#### Task objective:
Exclude the pictures and reproduce exactly the lines that run from the one holding "C7: 220pF (0V, INT) -> 220pF (INT, VCC)" to the end of the entries below.

#### Difference listings:
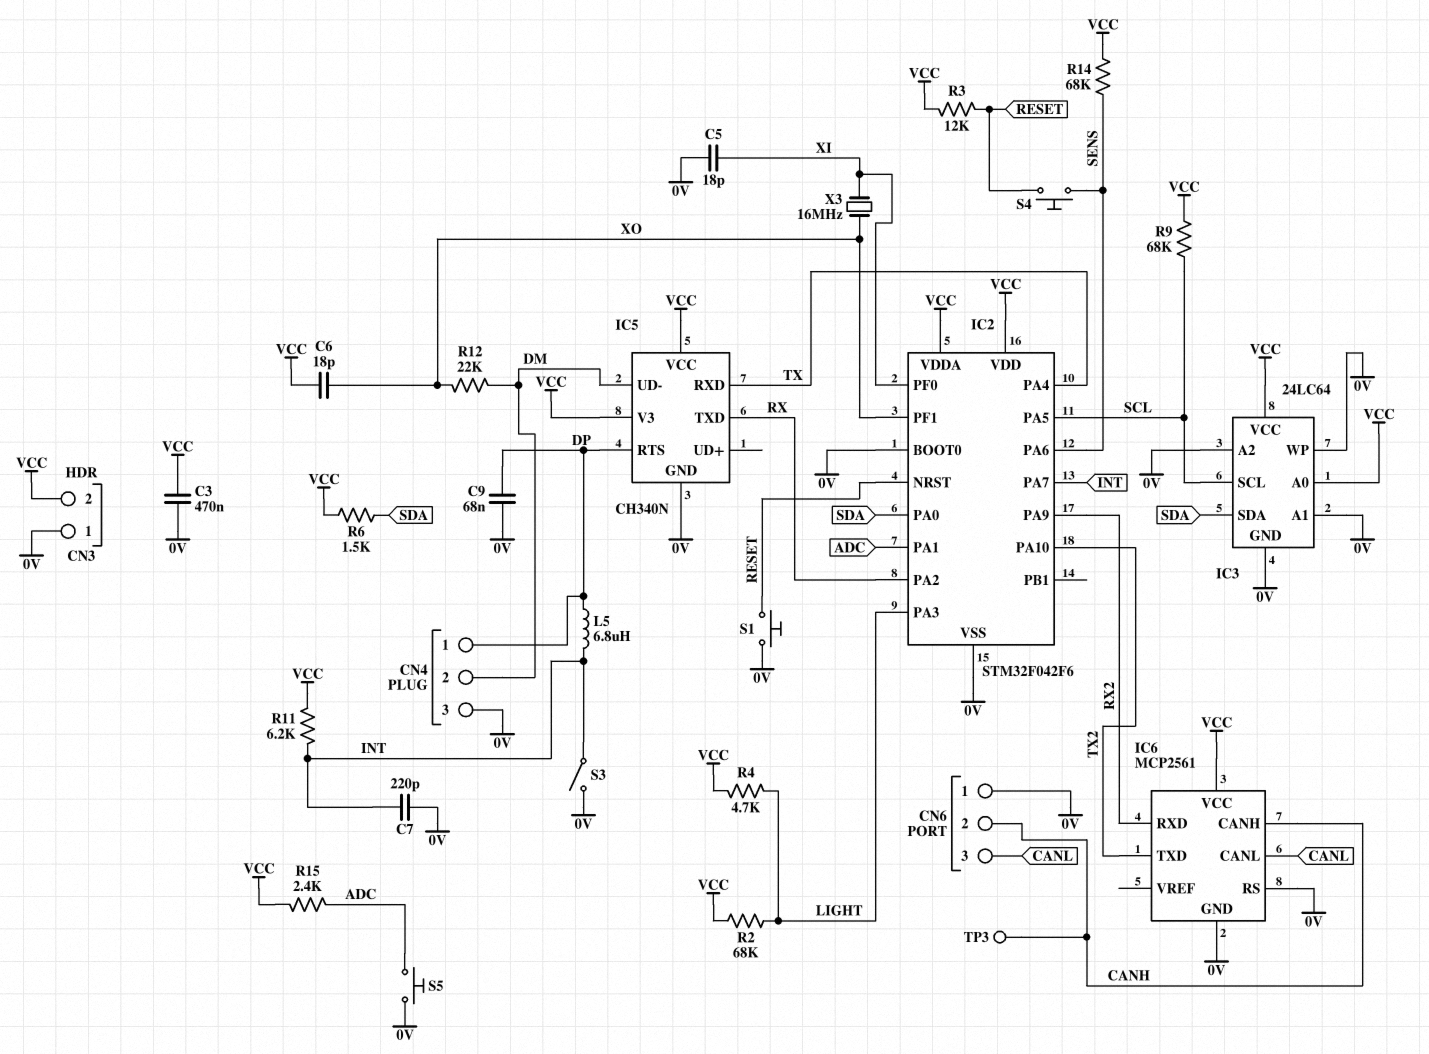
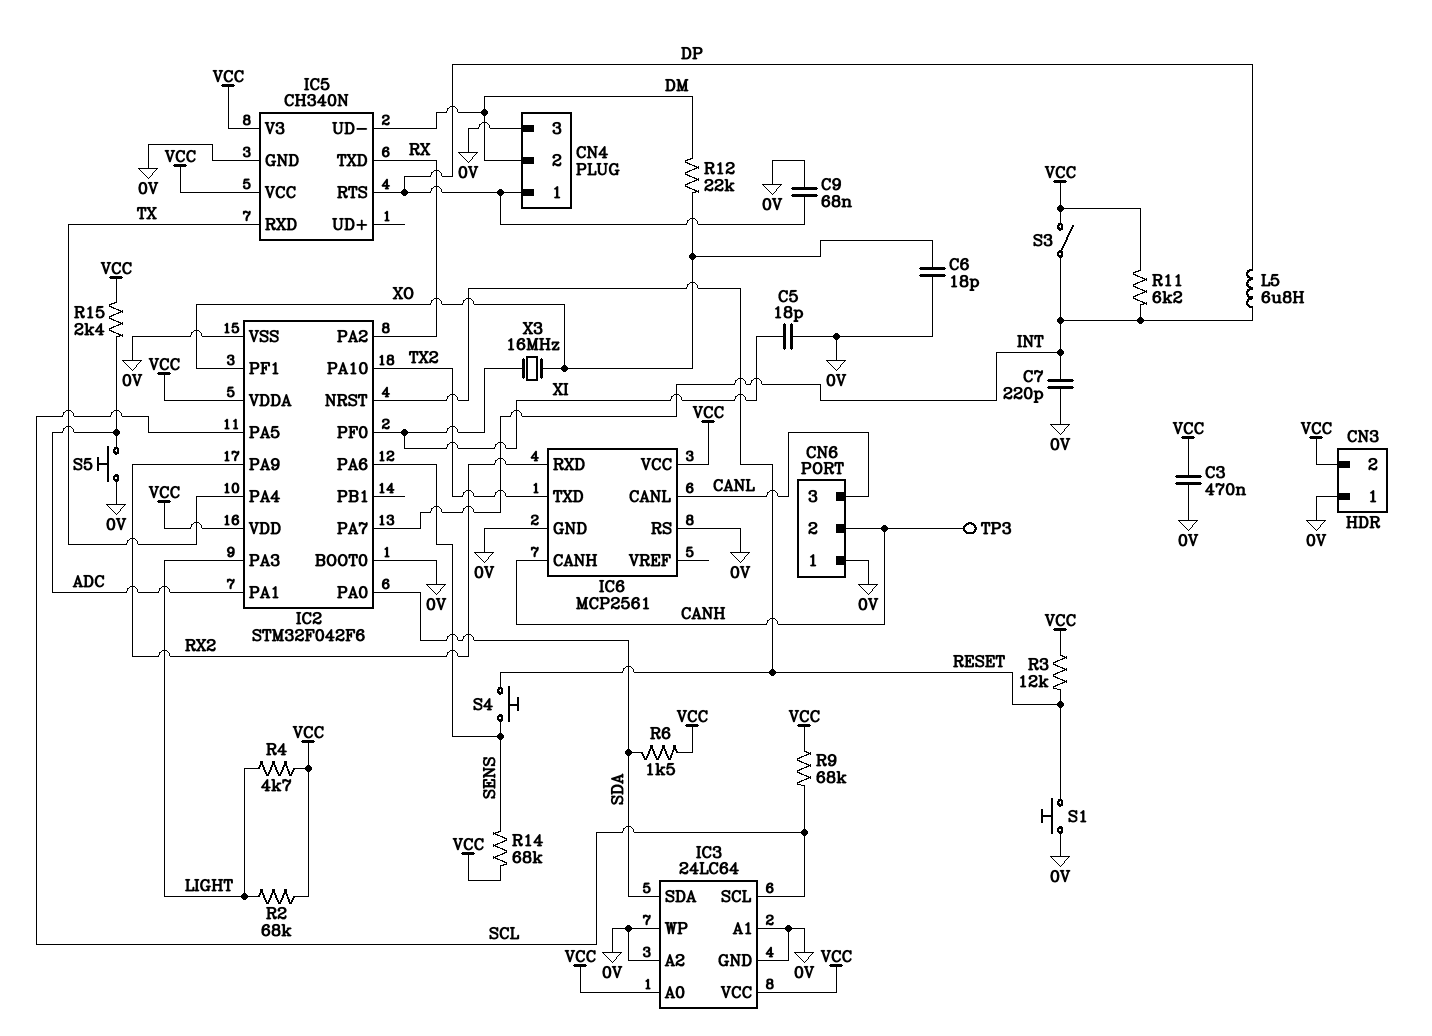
C6: 18pF (VCC, XO) -> 18pF (0V, XO)
S3: switch (0V, INT) -> switch (INT, VCC)

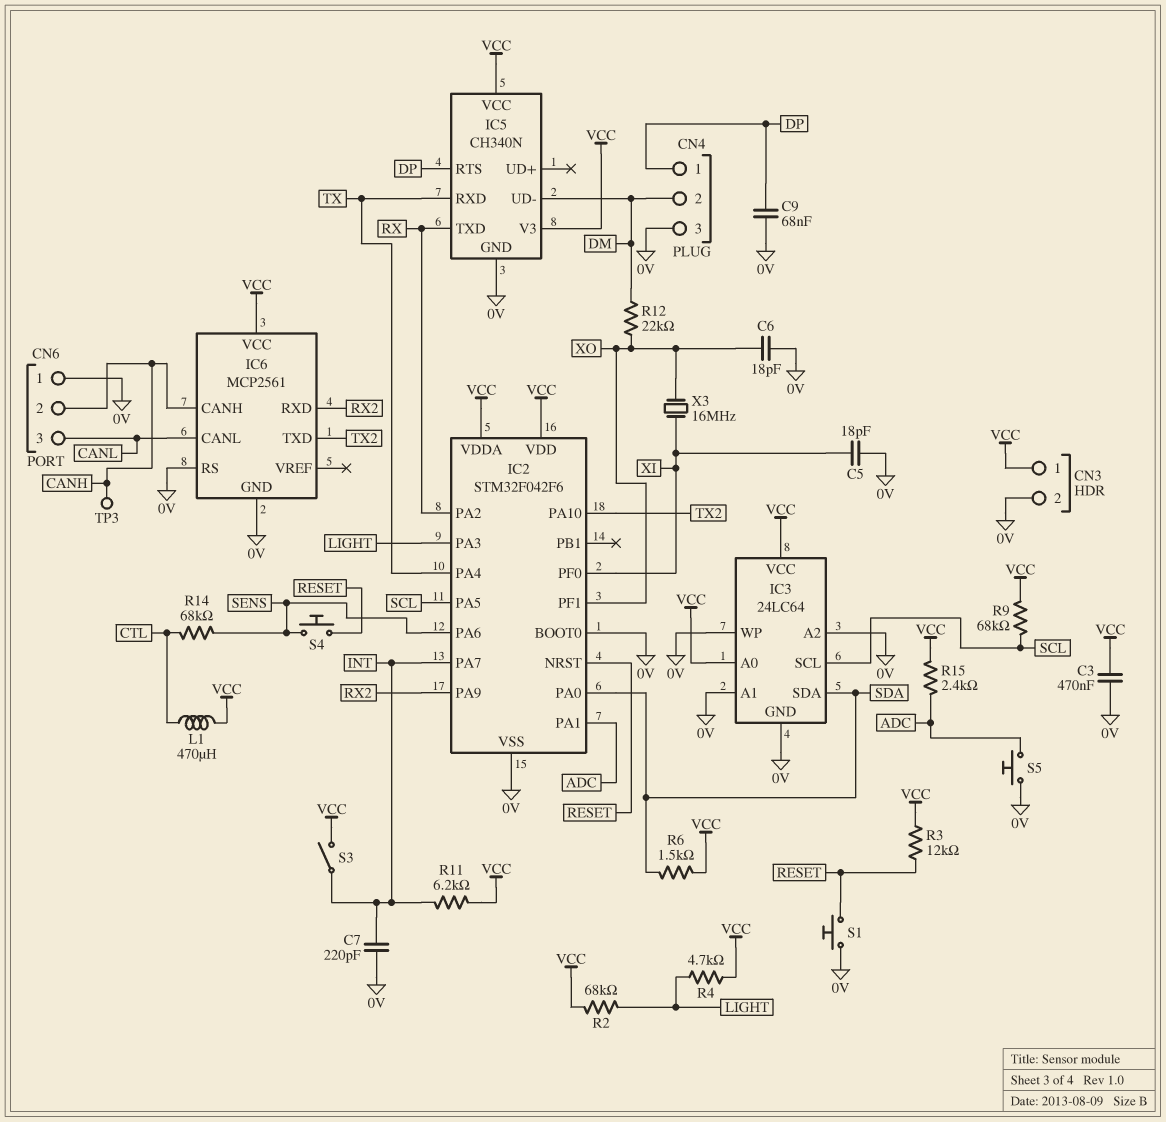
CN3 pin 1: 0V -> VCC
CN3 pin 2: VCC -> 0V
L1: none -> 470uH (CTL, VCC)
L5: 6.8uH (DP, INT) -> none
R14: 68k (SENS, VCC) -> 68k (CTL, SENS)

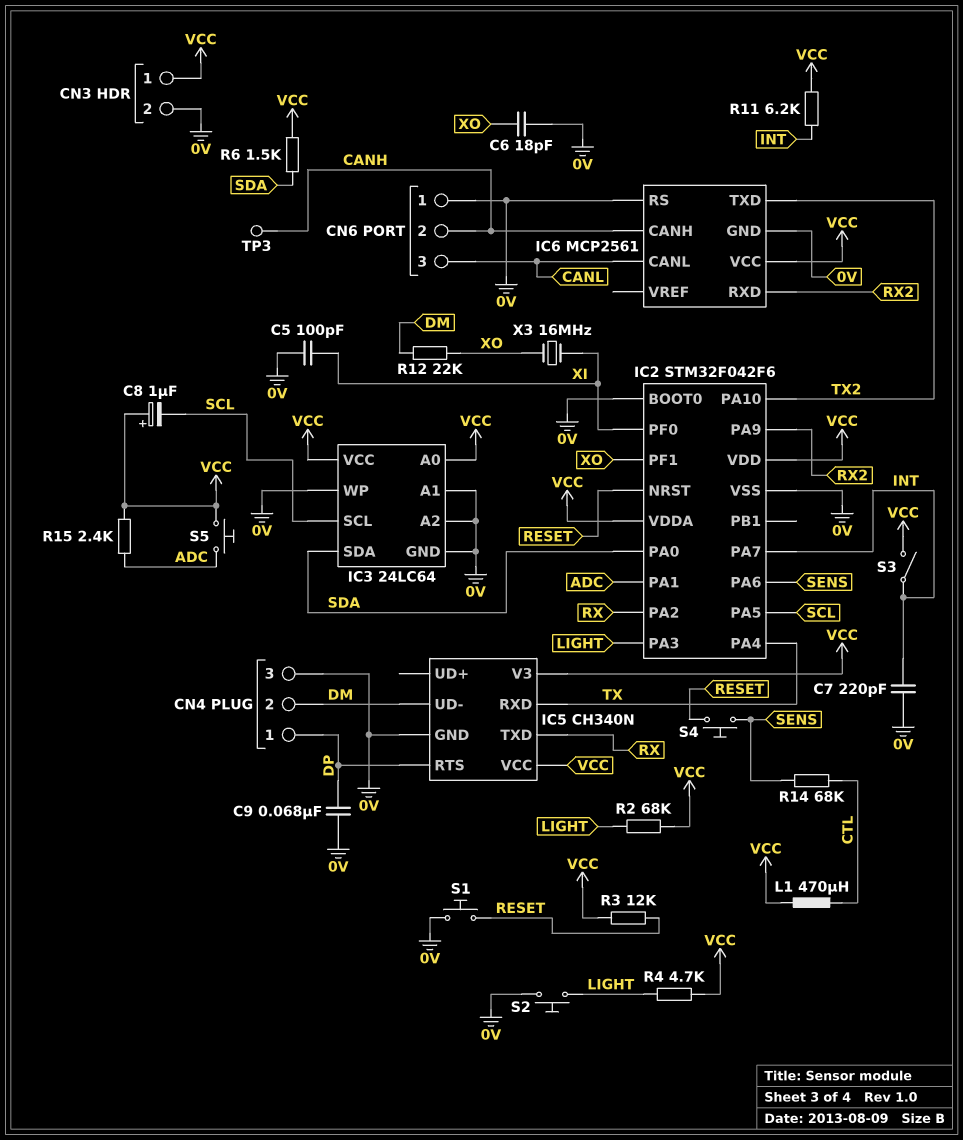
C3: 470nF (0V, VCC) -> none
C5: 18pF (0V, XI) -> 100pF (0V, XI)
C8: none -> 1uF (plus VCC, minus SCL)
R9: 68k (SCL, VCC) -> none
S2: none -> button (0V, LIGHT)
S5: button (0V, ADC) -> button (ADC, VCC)

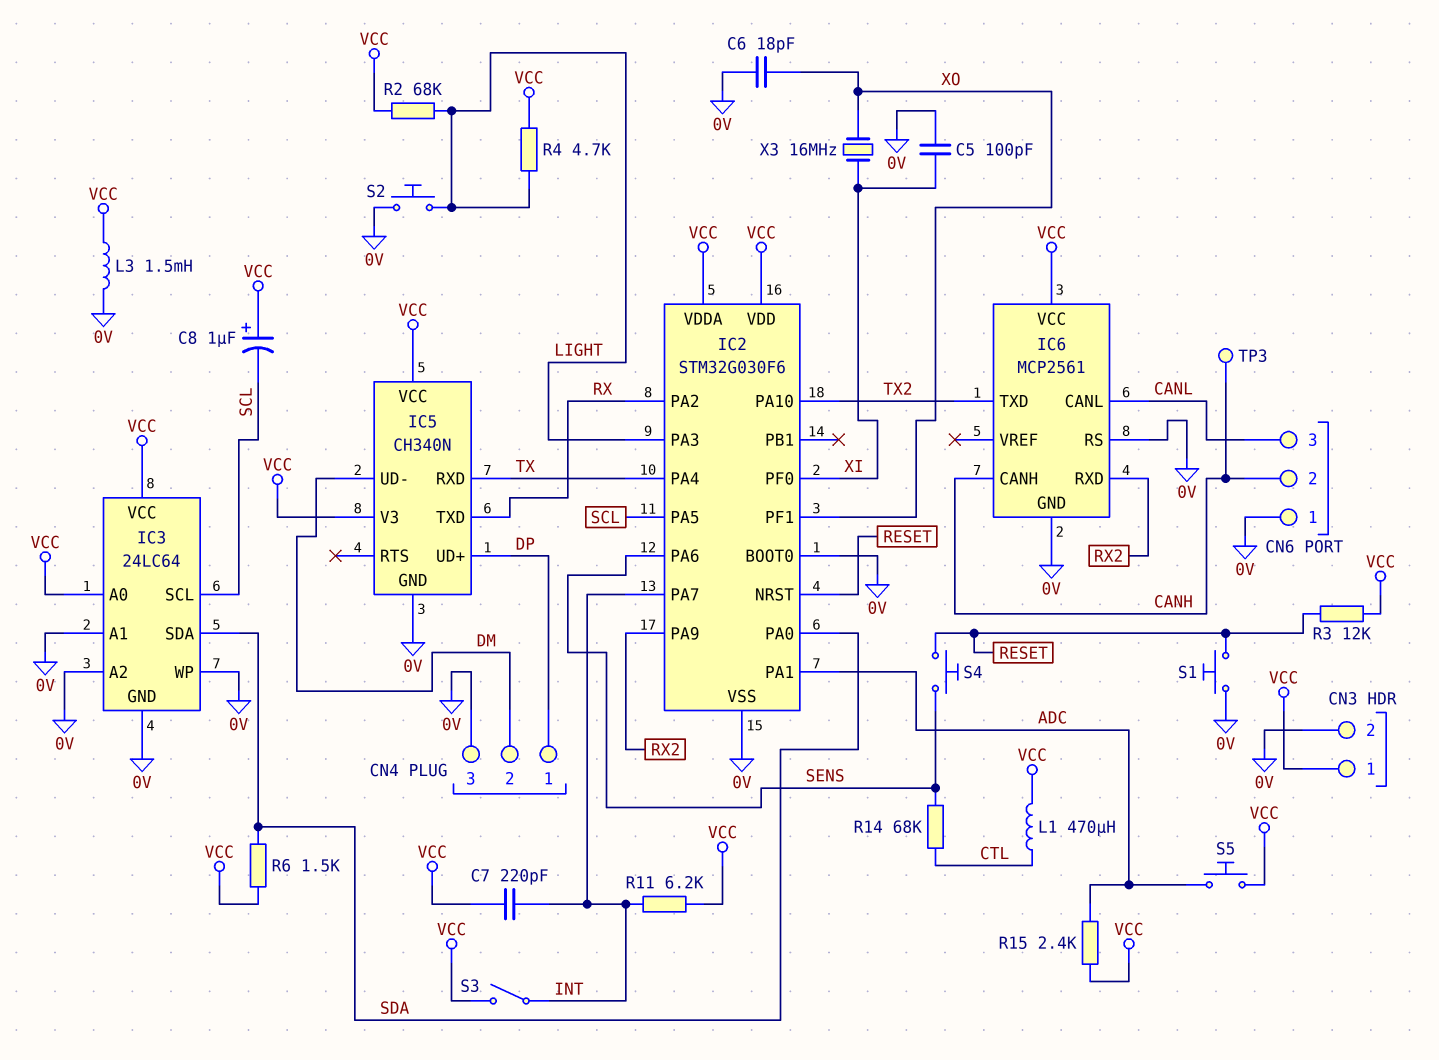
C7: 220pF (0V, INT) -> 220pF (INT, VCC)
C9: 68nF (0V, DP) -> none
IC2: STM32F042F6 -> STM32G030F6
IC5 pin RTS: DP -> none
IC5 pin UD+: none -> DP
L3: none -> 1.5mH (0V, VCC)
R12: 22k (DM, XO) -> none

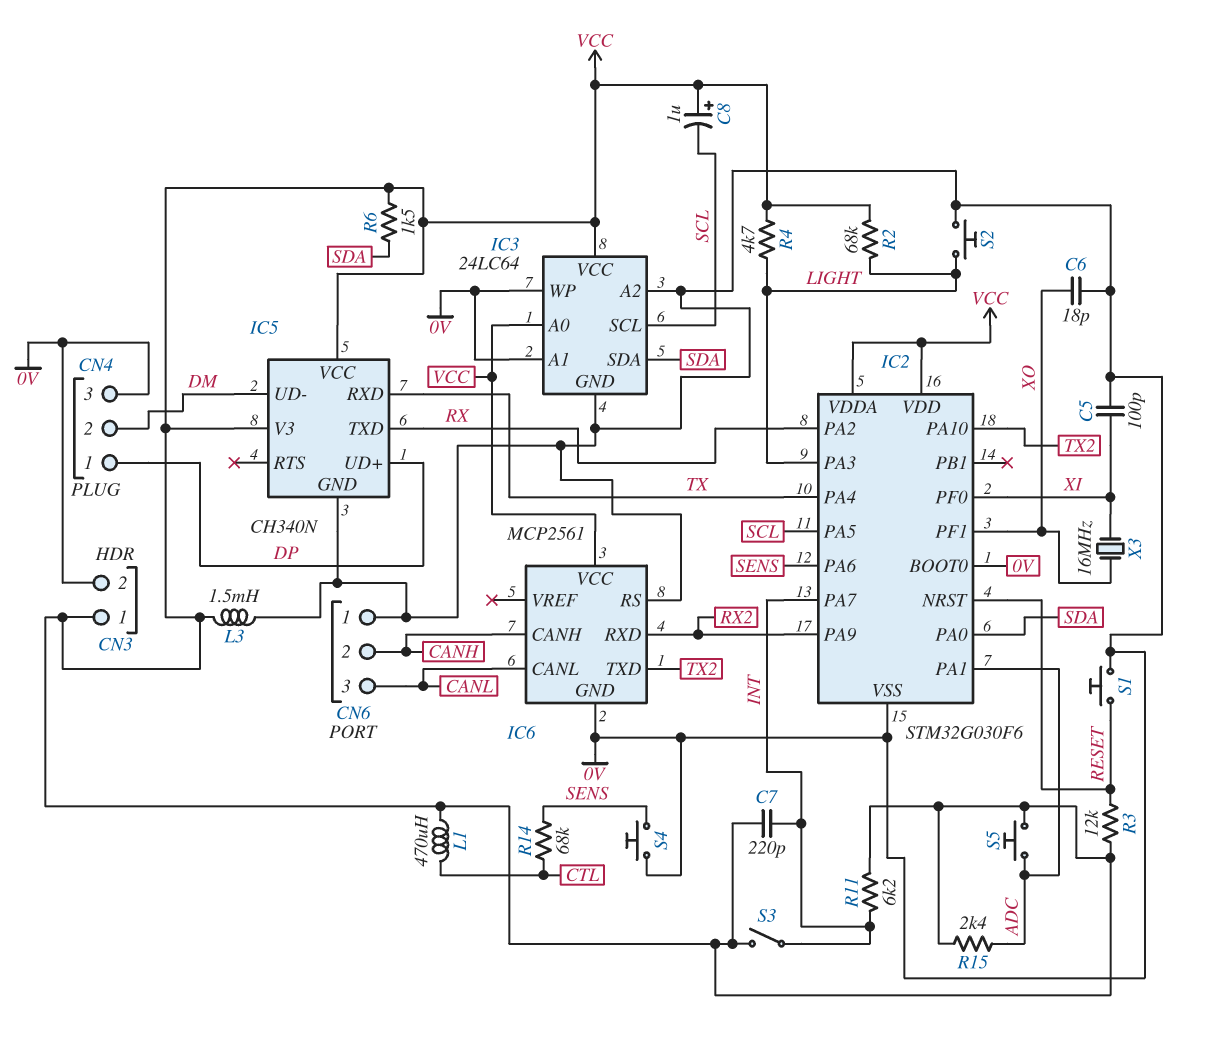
S4: button (RESET, SENS) -> button (0V, SENS)
TP3: test point (CANH) -> none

#### Answer section:
C7: 220pF (0V, INT) -> 220pF (INT, VCC)
C9: 68nF (0V, DP) -> none
IC2: STM32F042F6 -> STM32G030F6
IC5 pin RTS: DP -> none
IC5 pin UD+: none -> DP
L3: none -> 1.5mH (0V, VCC)
R12: 22k (DM, XO) -> none

S4: button (RESET, SENS) -> button (0V, SENS)
TP3: test point (CANH) -> none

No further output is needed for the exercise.